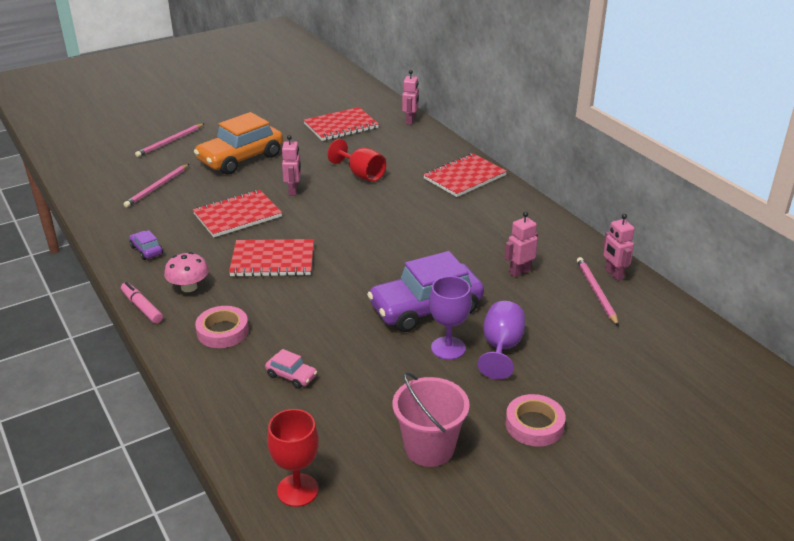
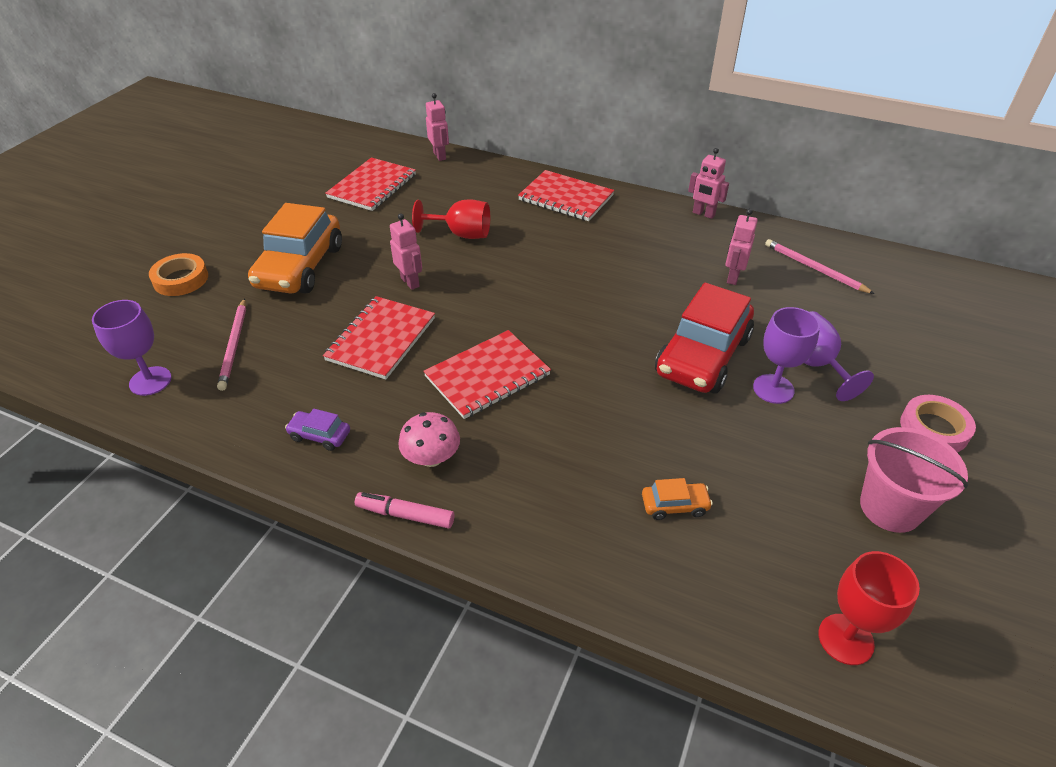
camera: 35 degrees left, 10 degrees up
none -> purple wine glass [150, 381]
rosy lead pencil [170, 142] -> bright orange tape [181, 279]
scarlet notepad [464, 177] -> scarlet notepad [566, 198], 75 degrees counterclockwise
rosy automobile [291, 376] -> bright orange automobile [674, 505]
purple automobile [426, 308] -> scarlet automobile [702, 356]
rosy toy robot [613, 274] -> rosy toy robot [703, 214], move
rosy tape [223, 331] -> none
....................
Copy the records word for word, leaving no picture in the copy.

**Finished exercise**:
camera: 35 degrees left, 10 degrees up
none -> purple wine glass [150, 381]
rosy lead pencil [170, 142] -> bright orange tape [181, 279]
scarlet notepad [464, 177] -> scarlet notepad [566, 198], 75 degrees counterclockwise
rosy automobile [291, 376] -> bright orange automobile [674, 505]
purple automobile [426, 308] -> scarlet automobile [702, 356]
rosy toy robot [613, 274] -> rosy toy robot [703, 214], move
rosy tape [223, 331] -> none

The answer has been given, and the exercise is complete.